__EXERCISE BRIEF__. Rewrite the material below, substituting "black leather jacket" for every occurrence of "brown leather jacket" and leaving everything else unchanged. Leave the pictures out of your answer.

Records of scene-based questions
━━━

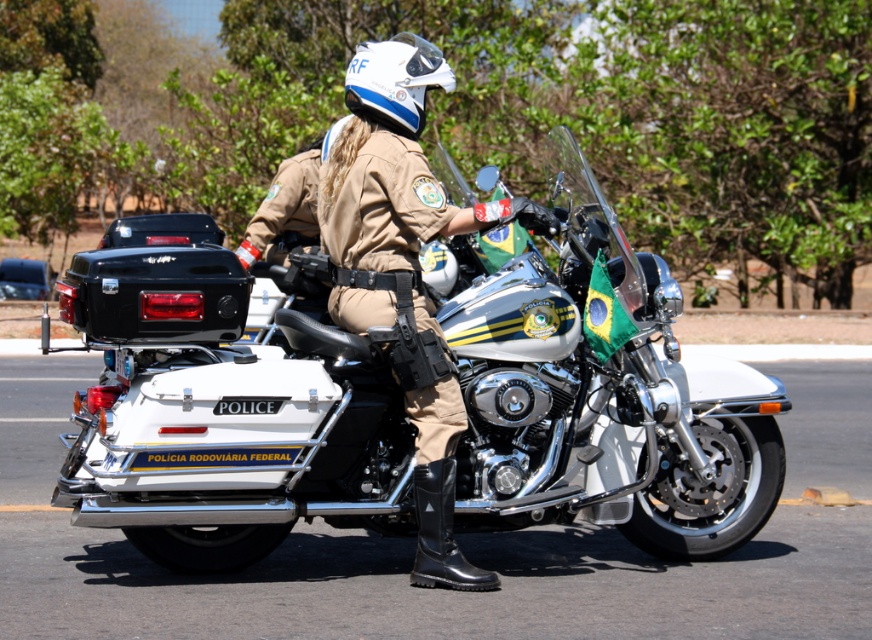
Question: Which of these objects is positioned closest to the brown leather jacket at center?

Choices:
 (A) white matte helmet at upper center
 (B) white metallic motorcycle at center

Answer: (B)

Question: Can you confirm if white metallic motorcycle at center is positioned to the left of white matte helmet at upper center?

Choices:
 (A) no
 (B) yes

Answer: (A)

Question: Which object is the farthest from the white metallic motorcycle at center?

Choices:
 (A) brown leather jacket at center
 (B) white matte helmet at upper center

Answer: (B)

Question: Can you confirm if white metallic motorcycle at center is thinner than brown leather jacket at center?

Choices:
 (A) yes
 (B) no

Answer: (B)

Question: Which of these objects is positioned farthest from the brown leather jacket at center?

Choices:
 (A) white matte helmet at upper center
 (B) white metallic motorcycle at center

Answer: (A)

Question: Does brown leather jacket at center appear over white matte helmet at upper center?

Choices:
 (A) no
 (B) yes

Answer: (A)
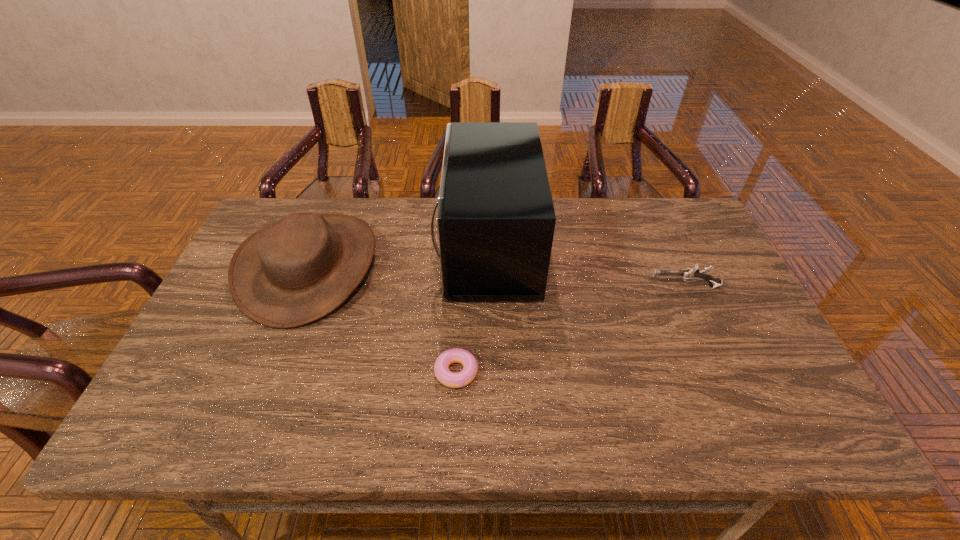
This screenshot has height=540, width=960. I want to click on microwave oven, so click(495, 220).

Locate an element on the screen. the third shortest object is located at coordinates (300, 268).

Image resolution: width=960 pixels, height=540 pixels. I want to click on the leftmost object, so click(300, 268).

The height and width of the screenshot is (540, 960). In order to click on gun in this screenshot , I will do `click(692, 274)`.

What are the coordinates of `the second shortest object` in the screenshot? It's located at (692, 274).

This screenshot has height=540, width=960. I want to click on the nearest object, so click(455, 355).

Identify the location of the shortest object. The width and height of the screenshot is (960, 540). (455, 355).

Locate an element on the screen. vacant space positioned 0.160m with the door open on the tallest object is located at coordinates (387, 247).

Where is `vacant space situated 0.240m with the door open on the tallest object`? vacant space situated 0.240m with the door open on the tallest object is located at coordinates (360, 247).

At what (x,y) coordinates should I click in order to perform the action: click on vacant space situated with the door open on the tallest object. Please return your answer as a coordinate pair (x, y). This screenshot has width=960, height=540. Looking at the image, I should click on (308, 247).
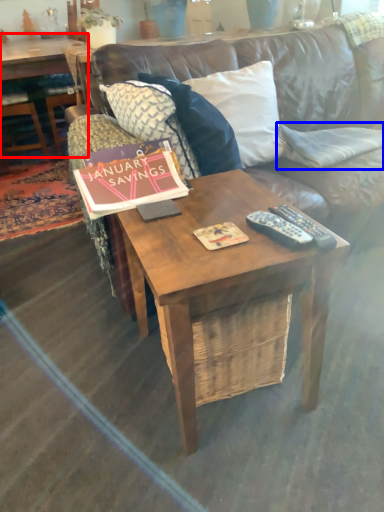
Question: Which object appears farthest to the camera in this image, coffee table (highlighted by a red box) or pillow (highlighted by a blue box)?

Choices:
 (A) coffee table
 (B) pillow

Answer: (A)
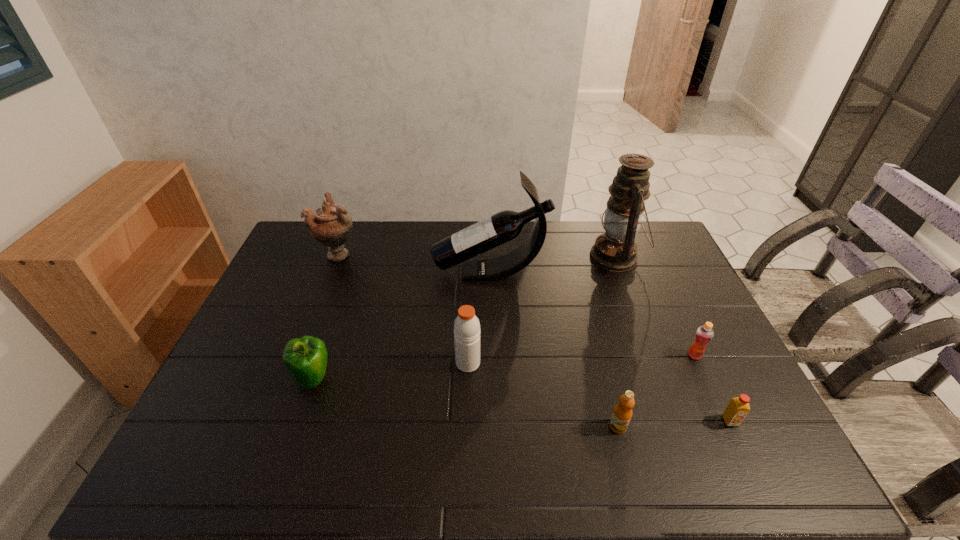
At what (x,y) coordinates should I click in order to perform the action: click on free space that is in between the urn and the shortest object. Please return your answer as a coordinate pair (x, y). The width and height of the screenshot is (960, 540). Looking at the image, I should click on (535, 338).

I want to click on vacant space in between the shaker and the wine bottle, so click(x=479, y=318).

Locate an element on the screen. free space that is in between the farthest orange juice and the urn is located at coordinates 517,305.

Image resolution: width=960 pixels, height=540 pixels. In order to click on free space that is in between the shaker and the urn in this screenshot , I will do `click(404, 308)`.

Where is `empty space between the shortest orange juice and the farthest orange juice`? empty space between the shortest orange juice and the farthest orange juice is located at coordinates (712, 388).

Find the location of a particular element. This screenshot has width=960, height=540. empty space between the wine bottle and the farthest orange juice is located at coordinates (592, 314).

You are a GUI agent. You are given a task and a screenshot of the screen. Output one action in this format:
    pyautogui.click(x=<x>, y=<y>)
    Task: Click on the free point between the shaker and the shortest orange juice
    This screenshot has width=960, height=540.
    Given the screenshot: What is the action you would take?
    pyautogui.click(x=599, y=392)

Find the location of a particular element. free spot between the wine bottle and the sixth object from left to right is located at coordinates (553, 265).

Locate an element on the screen. unoccupied position between the shaker and the wine bottle is located at coordinates (479, 318).

What are the coordinates of `object that is the third closest one to the leftmost orange juice` in the screenshot? It's located at (467, 332).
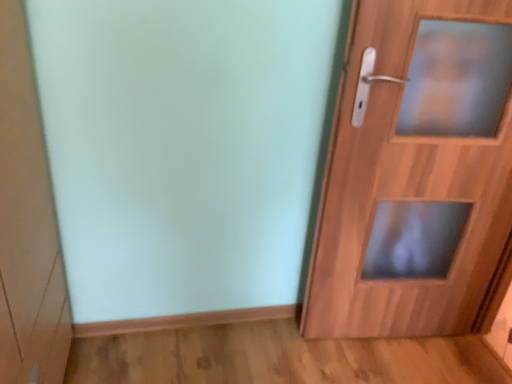
Identify the location of vacant space behind matte white cabinet at left. This screenshot has height=384, width=512. (101, 348).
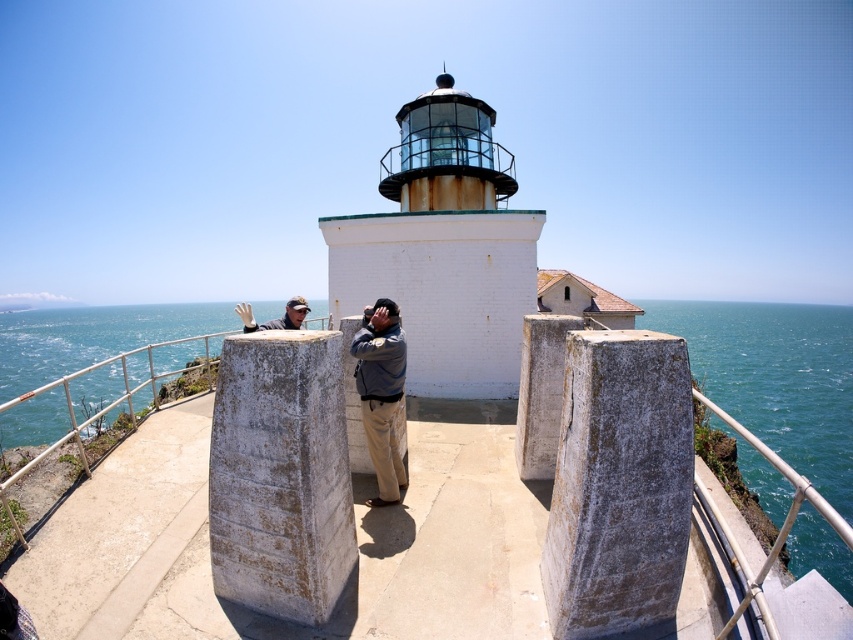
Question: Does blue water at center have a lesser width compared to blue water at lower right?

Choices:
 (A) yes
 (B) no

Answer: (B)

Question: Based on their relative distances, which object is nearer to the blue water at center?

Choices:
 (A) matte gray jacket at center
 (B) blue water at lower right

Answer: (B)

Question: Can you confirm if blue water at lower right is positioned above denim jacket at center?

Choices:
 (A) no
 (B) yes

Answer: (B)

Question: Which object is farther from the camera taking this photo?

Choices:
 (A) matte gray jacket at center
 (B) white brick lighthouse at center

Answer: (B)

Question: Can you confirm if denim jacket at center is thinner than matte gray jacket at center?

Choices:
 (A) no
 (B) yes

Answer: (B)

Question: Which of the following is the closest to the observer?

Choices:
 (A) blue water at lower right
 (B) white brick lighthouse at center
 (C) blue water at center
 (D) matte gray jacket at center

Answer: (A)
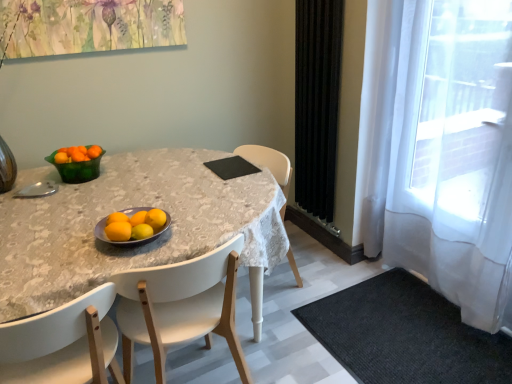
You are a GUI agent. You are given a task and a screenshot of the screen. Output one action in this format:
    pyautogui.click(x=<x>, y=<y>)
    Task: Click on the vacant space situated above matte gray bowl at center, arranged as the 1th bowl when ordered from the bottom (from a real-world perspective)
    
    Given the screenshot: What is the action you would take?
    pyautogui.click(x=135, y=224)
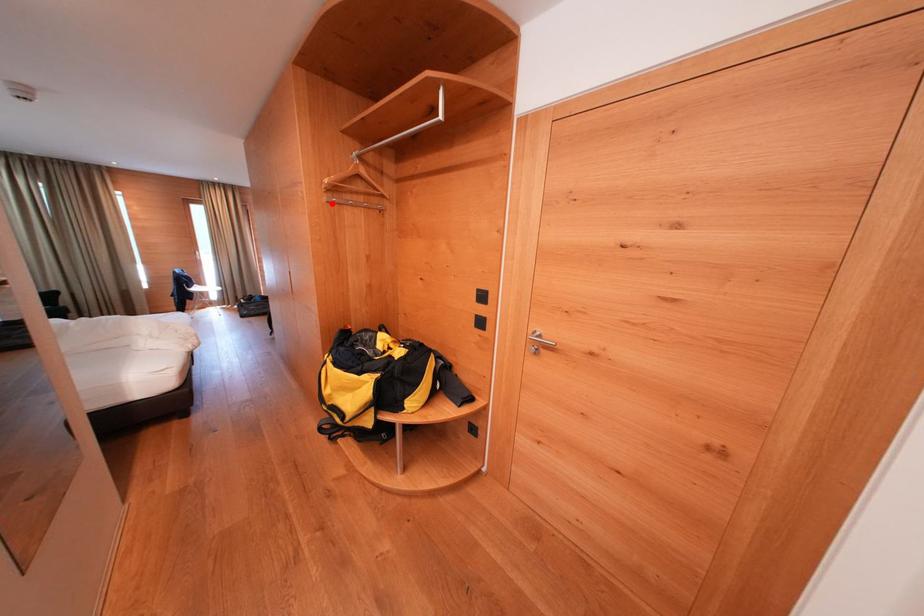
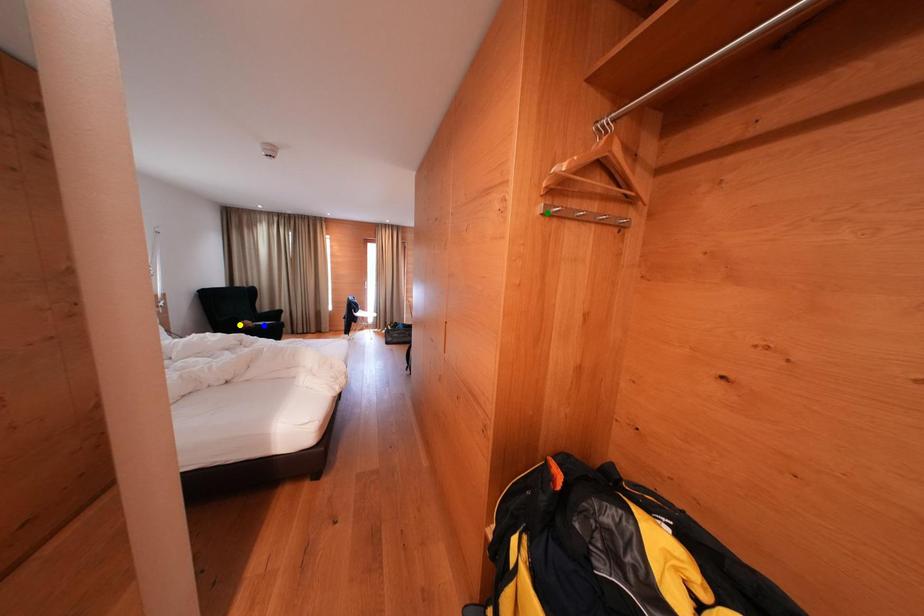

━━━

__FINAL ANSWER__.
Question: Which of these objects is positioned closest to the black leather jacket at center?

Choices:
 (A) white matte helmet at upper center
 (B) white metallic motorcycle at center

Answer: (B)

Question: Can you confirm if white metallic motorcycle at center is positioned to the left of white matte helmet at upper center?

Choices:
 (A) no
 (B) yes

Answer: (A)

Question: Which object is the farthest from the white metallic motorcycle at center?

Choices:
 (A) black leather jacket at center
 (B) white matte helmet at upper center

Answer: (B)

Question: Can you confirm if white metallic motorcycle at center is thinner than black leather jacket at center?

Choices:
 (A) yes
 (B) no

Answer: (B)

Question: Which of these objects is positioned farthest from the black leather jacket at center?

Choices:
 (A) white matte helmet at upper center
 (B) white metallic motorcycle at center

Answer: (A)

Question: Does black leather jacket at center appear over white matte helmet at upper center?

Choices:
 (A) no
 (B) yes

Answer: (A)
This screenshot has height=540, width=960. I want to click on microwave oven, so click(495, 220).

Locate an element on the screen. the third shortest object is located at coordinates (300, 268).

Image resolution: width=960 pixels, height=540 pixels. I want to click on the leftmost object, so click(300, 268).

The height and width of the screenshot is (540, 960). In order to click on gun in this screenshot , I will do `click(692, 274)`.

What are the coordinates of `the second shortest object` in the screenshot? It's located at (692, 274).

This screenshot has height=540, width=960. I want to click on the nearest object, so click(455, 355).

Identify the location of the shortest object. The width and height of the screenshot is (960, 540). (455, 355).

Locate an element on the screen. vacant space positioned 0.160m with the door open on the tallest object is located at coordinates (387, 247).

Where is `vacant space situated 0.240m with the door open on the tallest object`? vacant space situated 0.240m with the door open on the tallest object is located at coordinates (360, 247).

At what (x,y) coordinates should I click in order to perform the action: click on vacant space situated with the door open on the tallest object. Please return your answer as a coordinate pair (x, y). This screenshot has width=960, height=540. Looking at the image, I should click on (308, 247).
Question: Which object appears farthest to the camera in this image, coffee table (highlighted by a red box) or pillow (highlighted by a blue box)?

Choices:
 (A) coffee table
 (B) pillow

Answer: (A)
At what (x,y) coordinates should I click in order to perform the action: click on free space that is in between the urn and the shortest object. Please return your answer as a coordinate pair (x, y). The width and height of the screenshot is (960, 540). Looking at the image, I should click on (535, 338).

I want to click on vacant space in between the shaker and the wine bottle, so click(x=479, y=318).

Locate an element on the screen. free space that is in between the farthest orange juice and the urn is located at coordinates 517,305.

Image resolution: width=960 pixels, height=540 pixels. In order to click on free space that is in between the shaker and the urn in this screenshot , I will do `click(404, 308)`.

Where is `empty space between the shortest orange juice and the farthest orange juice`? empty space between the shortest orange juice and the farthest orange juice is located at coordinates (712, 388).

Find the location of a particular element. This screenshot has width=960, height=540. empty space between the wine bottle and the farthest orange juice is located at coordinates (592, 314).

You are a GUI agent. You are given a task and a screenshot of the screen. Output one action in this format:
    pyautogui.click(x=<x>, y=<y>)
    Task: Click on the free point between the shaker and the shortest orange juice
    This screenshot has width=960, height=540.
    Given the screenshot: What is the action you would take?
    pyautogui.click(x=599, y=392)

Find the location of a particular element. free spot between the wine bottle and the sixth object from left to right is located at coordinates (553, 265).

Locate an element on the screen. unoccupied position between the shaker and the wine bottle is located at coordinates (479, 318).

What are the coordinates of `object that is the third closest one to the leftmost orange juice` in the screenshot? It's located at (467, 332).
Identify the location of vacant space behind matte white cabinet at left. This screenshot has height=384, width=512. (101, 348).
Question: Does blue water at center have a lesser width compared to blue water at lower right?

Choices:
 (A) yes
 (B) no

Answer: (B)

Question: Based on their relative distances, which object is nearer to the blue water at center?

Choices:
 (A) matte gray jacket at center
 (B) blue water at lower right

Answer: (B)

Question: Can you confirm if blue water at lower right is positioned above denim jacket at center?

Choices:
 (A) no
 (B) yes

Answer: (B)

Question: Which object is farther from the camera taking this photo?

Choices:
 (A) matte gray jacket at center
 (B) white brick lighthouse at center

Answer: (B)

Question: Can you confirm if denim jacket at center is thinner than matte gray jacket at center?

Choices:
 (A) no
 (B) yes

Answer: (B)

Question: Which of the following is the closest to the observer?

Choices:
 (A) blue water at lower right
 (B) white brick lighthouse at center
 (C) blue water at center
 (D) matte gray jacket at center

Answer: (A)
You are a GUI agent. You are given a task and a screenshot of the screen. Output one action in this format:
    pyautogui.click(x=<x>, y=<y>)
    Task: Click on the vacant space situated above matte gray bowl at center, arranged as the 1th bowl when ordered from the bottom (from a real-world perspective)
    
    Given the screenshot: What is the action you would take?
    pyautogui.click(x=135, y=224)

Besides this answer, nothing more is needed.